What is expected: All of the entries below must be copied out exactly.
[Opening Extracted entries section]
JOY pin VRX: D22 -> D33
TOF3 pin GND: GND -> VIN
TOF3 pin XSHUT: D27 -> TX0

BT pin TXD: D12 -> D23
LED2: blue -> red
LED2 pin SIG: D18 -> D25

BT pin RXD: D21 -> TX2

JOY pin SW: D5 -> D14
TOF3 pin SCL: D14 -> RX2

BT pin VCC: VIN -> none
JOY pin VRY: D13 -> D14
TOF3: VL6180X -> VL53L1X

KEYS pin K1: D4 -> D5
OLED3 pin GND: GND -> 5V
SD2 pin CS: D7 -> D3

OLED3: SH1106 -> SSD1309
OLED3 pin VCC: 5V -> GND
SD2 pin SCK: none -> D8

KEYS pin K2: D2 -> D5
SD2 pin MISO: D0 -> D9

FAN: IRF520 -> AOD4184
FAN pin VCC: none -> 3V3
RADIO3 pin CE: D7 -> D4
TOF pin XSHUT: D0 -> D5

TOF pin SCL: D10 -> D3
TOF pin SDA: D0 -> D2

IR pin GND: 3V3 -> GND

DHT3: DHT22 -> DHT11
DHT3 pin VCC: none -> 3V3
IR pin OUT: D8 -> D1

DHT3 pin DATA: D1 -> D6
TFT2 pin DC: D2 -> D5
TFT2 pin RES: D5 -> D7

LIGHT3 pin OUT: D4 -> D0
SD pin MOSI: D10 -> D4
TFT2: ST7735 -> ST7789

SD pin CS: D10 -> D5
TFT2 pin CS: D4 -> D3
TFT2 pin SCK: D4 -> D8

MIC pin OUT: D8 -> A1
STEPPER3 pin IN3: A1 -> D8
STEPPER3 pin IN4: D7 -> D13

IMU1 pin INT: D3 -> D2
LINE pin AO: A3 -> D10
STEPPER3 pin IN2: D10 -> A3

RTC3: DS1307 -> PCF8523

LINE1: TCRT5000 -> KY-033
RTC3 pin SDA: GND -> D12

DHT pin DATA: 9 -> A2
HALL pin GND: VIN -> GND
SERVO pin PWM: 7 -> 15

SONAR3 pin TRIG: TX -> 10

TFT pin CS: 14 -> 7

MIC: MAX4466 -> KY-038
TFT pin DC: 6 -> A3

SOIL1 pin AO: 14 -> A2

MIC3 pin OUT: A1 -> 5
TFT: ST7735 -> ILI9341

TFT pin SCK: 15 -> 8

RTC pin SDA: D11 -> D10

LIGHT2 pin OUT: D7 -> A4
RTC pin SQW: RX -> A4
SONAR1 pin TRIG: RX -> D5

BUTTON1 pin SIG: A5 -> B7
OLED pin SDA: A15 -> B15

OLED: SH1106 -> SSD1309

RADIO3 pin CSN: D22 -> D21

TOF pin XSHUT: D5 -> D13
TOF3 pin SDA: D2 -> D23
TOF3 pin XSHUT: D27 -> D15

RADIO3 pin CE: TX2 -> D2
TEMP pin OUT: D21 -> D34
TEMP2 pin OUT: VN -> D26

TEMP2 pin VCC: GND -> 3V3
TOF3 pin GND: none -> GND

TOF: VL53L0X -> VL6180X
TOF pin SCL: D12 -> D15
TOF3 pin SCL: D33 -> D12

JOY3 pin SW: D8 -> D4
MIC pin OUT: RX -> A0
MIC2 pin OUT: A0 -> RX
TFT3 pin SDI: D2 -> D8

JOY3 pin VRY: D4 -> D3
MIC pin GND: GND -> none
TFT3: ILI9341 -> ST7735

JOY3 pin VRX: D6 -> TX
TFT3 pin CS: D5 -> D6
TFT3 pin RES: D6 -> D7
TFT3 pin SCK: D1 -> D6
[Closing Extracted entries section]
Answer:
JOY pin VRX: D22 -> D33
TOF3 pin GND: GND -> VIN
TOF3 pin XSHUT: D27 -> TX0

BT pin TXD: D12 -> D23
LED2: blue -> red
LED2 pin SIG: D18 -> D25

BT pin RXD: D21 -> TX2

JOY pin SW: D5 -> D14
TOF3 pin SCL: D14 -> RX2

BT pin VCC: VIN -> none
JOY pin VRY: D13 -> D14
TOF3: VL6180X -> VL53L1X

KEYS pin K1: D4 -> D5
OLED3 pin GND: GND -> 5V
SD2 pin CS: D7 -> D3

OLED3: SH1106 -> SSD1309
OLED3 pin VCC: 5V -> GND
SD2 pin SCK: none -> D8

KEYS pin K2: D2 -> D5
SD2 pin MISO: D0 -> D9

FAN: IRF520 -> AOD4184
FAN pin VCC: none -> 3V3
RADIO3 pin CE: D7 -> D4
TOF pin XSHUT: D0 -> D5

TOF pin SCL: D10 -> D3
TOF pin SDA: D0 -> D2

IR pin GND: 3V3 -> GND

DHT3: DHT22 -> DHT11
DHT3 pin VCC: none -> 3V3
IR pin OUT: D8 -> D1

DHT3 pin DATA: D1 -> D6
TFT2 pin DC: D2 -> D5
TFT2 pin RES: D5 -> D7

LIGHT3 pin OUT: D4 -> D0
SD pin MOSI: D10 -> D4
TFT2: ST7735 -> ST7789

SD pin CS: D10 -> D5
TFT2 pin CS: D4 -> D3
TFT2 pin SCK: D4 -> D8

MIC pin OUT: D8 -> A1
STEPPER3 pin IN3: A1 -> D8
STEPPER3 pin IN4: D7 -> D13

IMU1 pin INT: D3 -> D2
LINE pin AO: A3 -> D10
STEPPER3 pin IN2: D10 -> A3

RTC3: DS1307 -> PCF8523

LINE1: TCRT5000 -> KY-033
RTC3 pin SDA: GND -> D12

DHT pin DATA: 9 -> A2
HALL pin GND: VIN -> GND
SERVO pin PWM: 7 -> 15

SONAR3 pin TRIG: TX -> 10

TFT pin CS: 14 -> 7

MIC: MAX4466 -> KY-038
TFT pin DC: 6 -> A3

SOIL1 pin AO: 14 -> A2

MIC3 pin OUT: A1 -> 5
TFT: ST7735 -> ILI9341

TFT pin SCK: 15 -> 8

RTC pin SDA: D11 -> D10

LIGHT2 pin OUT: D7 -> A4
RTC pin SQW: RX -> A4
SONAR1 pin TRIG: RX -> D5

BUTTON1 pin SIG: A5 -> B7
OLED pin SDA: A15 -> B15

OLED: SH1106 -> SSD1309

RADIO3 pin CSN: D22 -> D21

TOF pin XSHUT: D5 -> D13
TOF3 pin SDA: D2 -> D23
TOF3 pin XSHUT: D27 -> D15

RADIO3 pin CE: TX2 -> D2
TEMP pin OUT: D21 -> D34
TEMP2 pin OUT: VN -> D26

TEMP2 pin VCC: GND -> 3V3
TOF3 pin GND: none -> GND

TOF: VL53L0X -> VL6180X
TOF pin SCL: D12 -> D15
TOF3 pin SCL: D33 -> D12

JOY3 pin SW: D8 -> D4
MIC pin OUT: RX -> A0
MIC2 pin OUT: A0 -> RX
TFT3 pin SDI: D2 -> D8

JOY3 pin VRY: D4 -> D3
MIC pin GND: GND -> none
TFT3: ILI9341 -> ST7735

JOY3 pin VRX: D6 -> TX
TFT3 pin CS: D5 -> D6
TFT3 pin RES: D6 -> D7
TFT3 pin SCK: D1 -> D6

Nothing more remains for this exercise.